WORK ORDER
A verbatim copy of all the data is required; the pictures should not appear in it.

PROVIDED INFORMATION
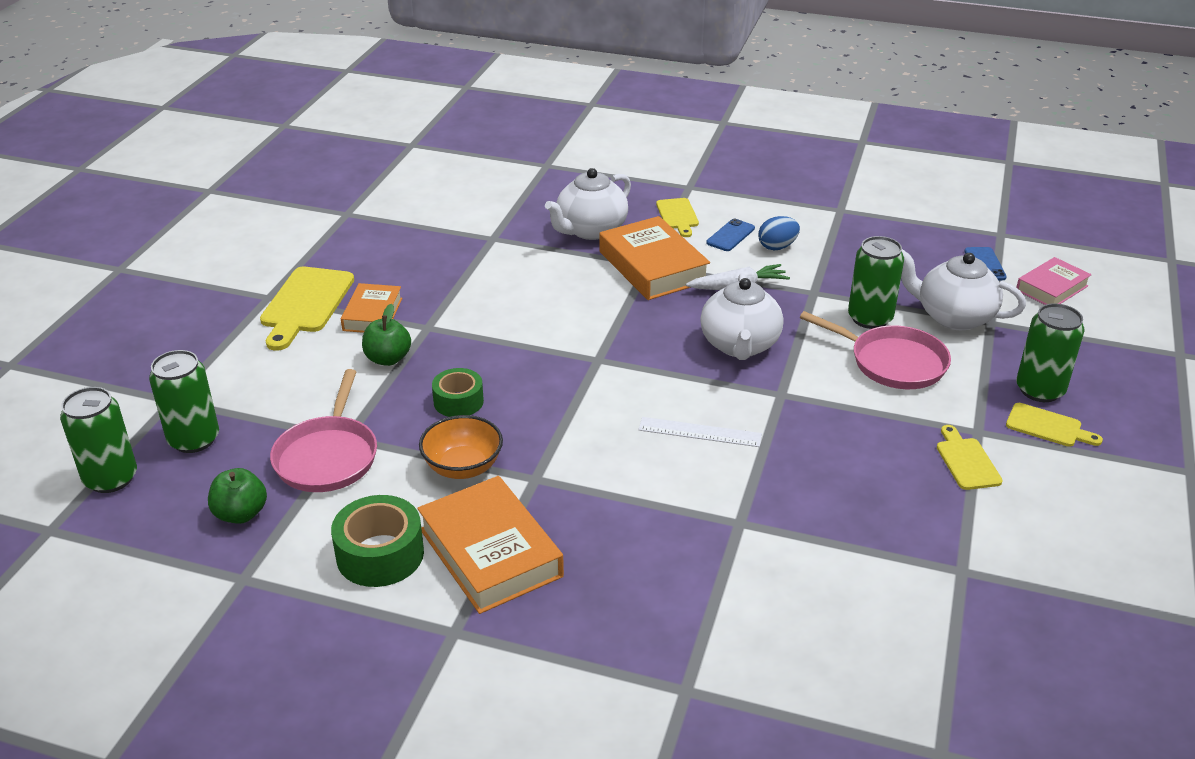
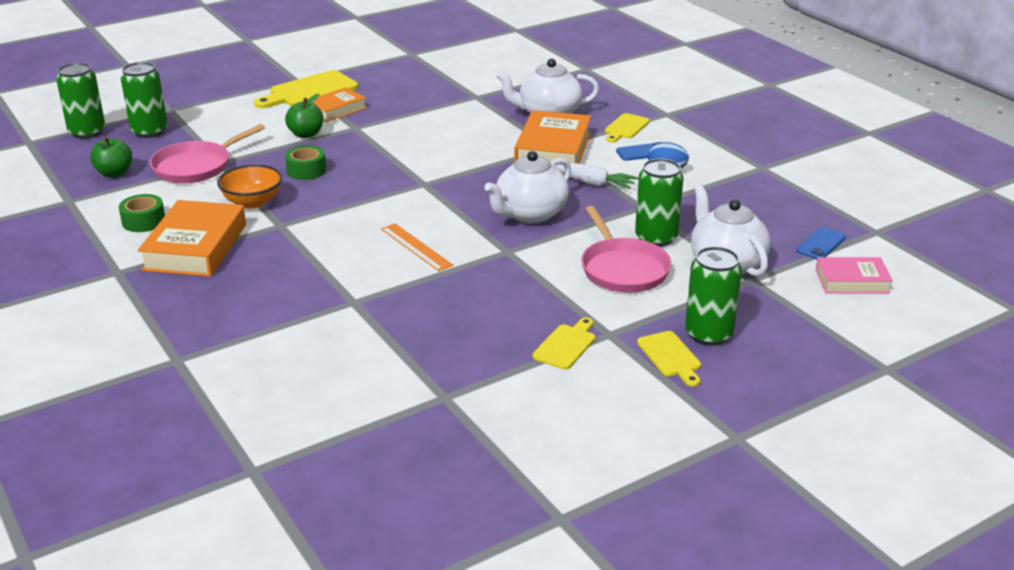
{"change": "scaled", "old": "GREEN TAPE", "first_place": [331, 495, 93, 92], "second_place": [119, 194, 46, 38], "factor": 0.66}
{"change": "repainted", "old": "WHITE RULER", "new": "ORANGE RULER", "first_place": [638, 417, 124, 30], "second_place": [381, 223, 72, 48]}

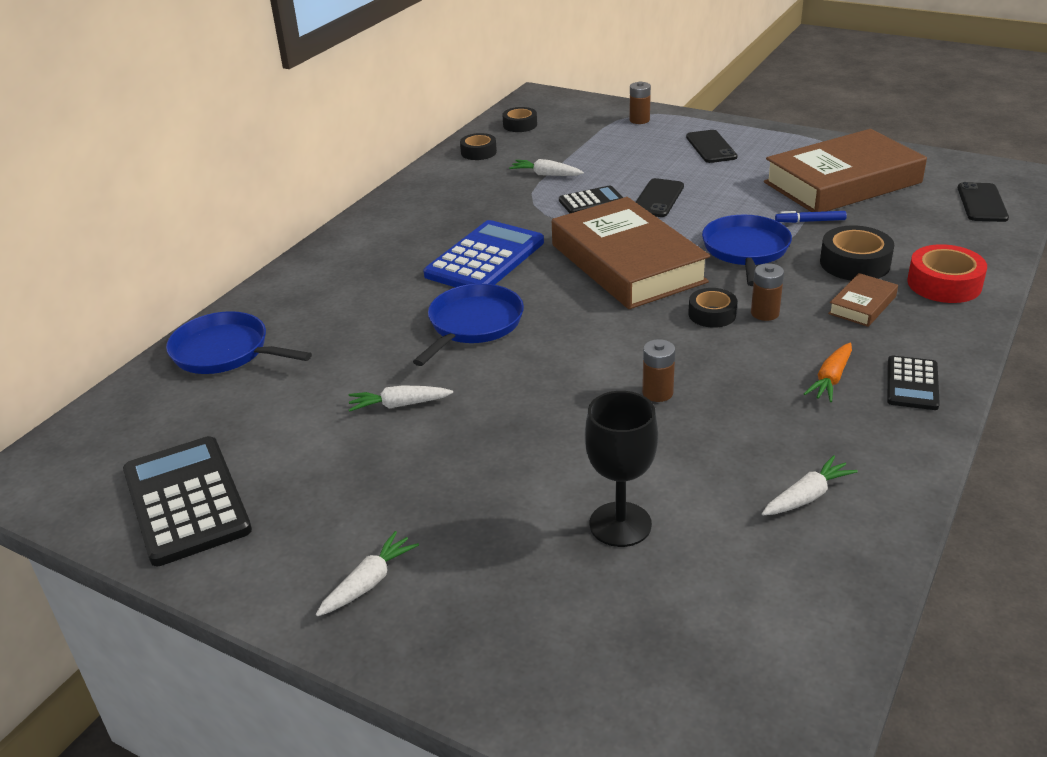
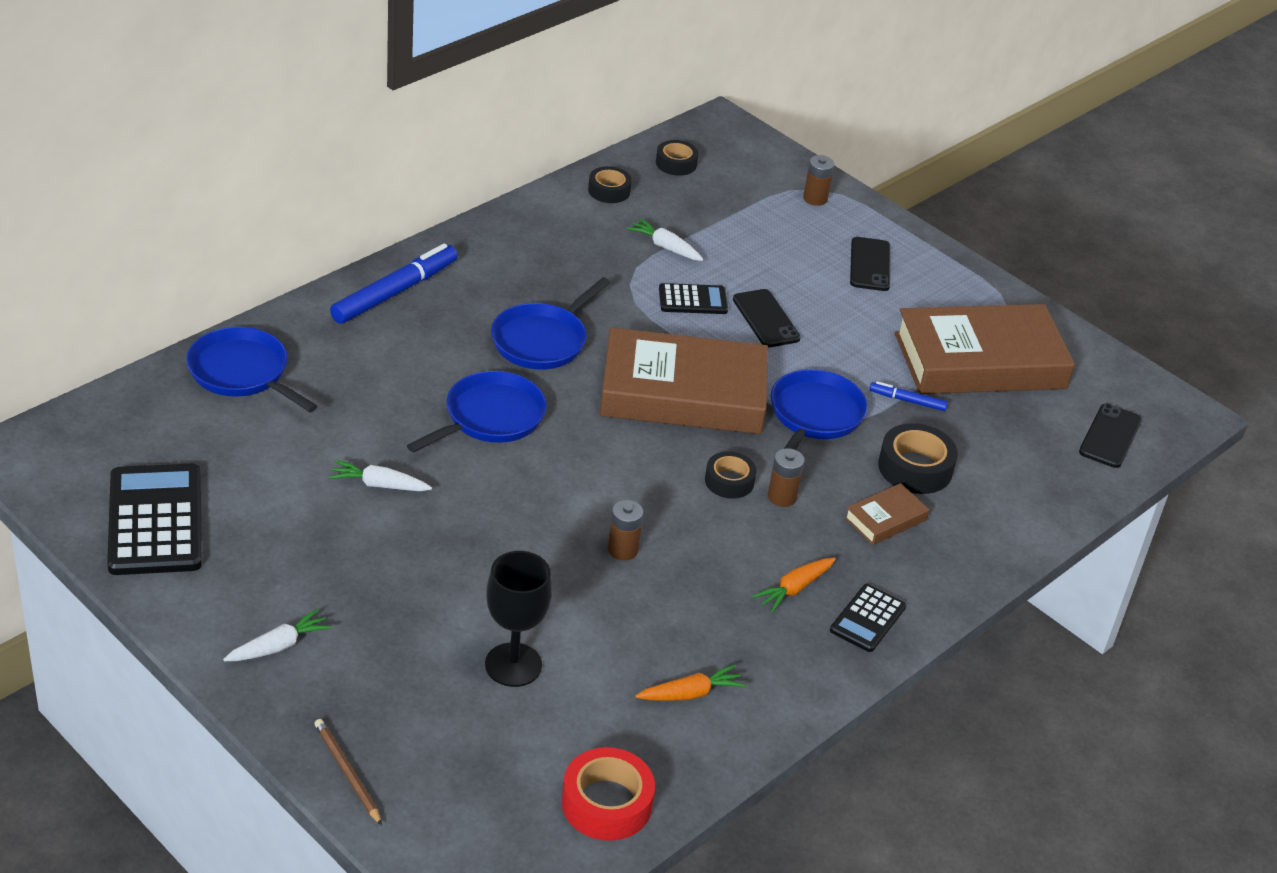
{"change": "swapped", "old": "BLUE CALCULATOR", "new": "BLUE PAN", "first_place": [423, 220, 121, 67], "second_place": [491, 277, 119, 92]}
{"change": "rotated", "old": "BROWN BOOK", "first_place": [552, 197, 158, 112], "second_place": [600, 327, 168, 107], "degrees": -75}
{"change": "rotated", "old": "BLACK PHONE", "first_place": [636, 178, 48, 39], "second_place": [733, 289, 68, 58], "degrees": -60}
{"change": "repainted", "old": "WHITE CARROT", "new": "ORANGE CARROT", "first_place": [762, 455, 96, 60], "second_place": [635, 664, 111, 37]}
{"change": "shifted", "old": "RED TAPE", "first_place": [907, 244, 80, 59], "second_place": [562, 747, 93, 94]}
{"change": "new", "new": "BROWN PENCIL", "second_place": [314, 719, 68, 106]}
{"change": "new", "new": "BLUE MARKER", "second_place": [330, 243, 128, 81]}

REPLY
{"change": "scaled", "old": "GREEN TAPE", "first_place": [331, 495, 93, 92], "second_place": [119, 194, 46, 38], "factor": 0.66}
{"change": "repainted", "old": "WHITE RULER", "new": "ORANGE RULER", "first_place": [638, 417, 124, 30], "second_place": [381, 223, 72, 48]}

{"change": "swapped", "old": "BLUE CALCULATOR", "new": "BLUE PAN", "first_place": [423, 220, 121, 67], "second_place": [491, 277, 119, 92]}
{"change": "rotated", "old": "BROWN BOOK", "first_place": [552, 197, 158, 112], "second_place": [600, 327, 168, 107], "degrees": -75}
{"change": "rotated", "old": "BLACK PHONE", "first_place": [636, 178, 48, 39], "second_place": [733, 289, 68, 58], "degrees": -60}
{"change": "repainted", "old": "WHITE CARROT", "new": "ORANGE CARROT", "first_place": [762, 455, 96, 60], "second_place": [635, 664, 111, 37]}
{"change": "shifted", "old": "RED TAPE", "first_place": [907, 244, 80, 59], "second_place": [562, 747, 93, 94]}
{"change": "new", "new": "BROWN PENCIL", "second_place": [314, 719, 68, 106]}
{"change": "new", "new": "BLUE MARKER", "second_place": [330, 243, 128, 81]}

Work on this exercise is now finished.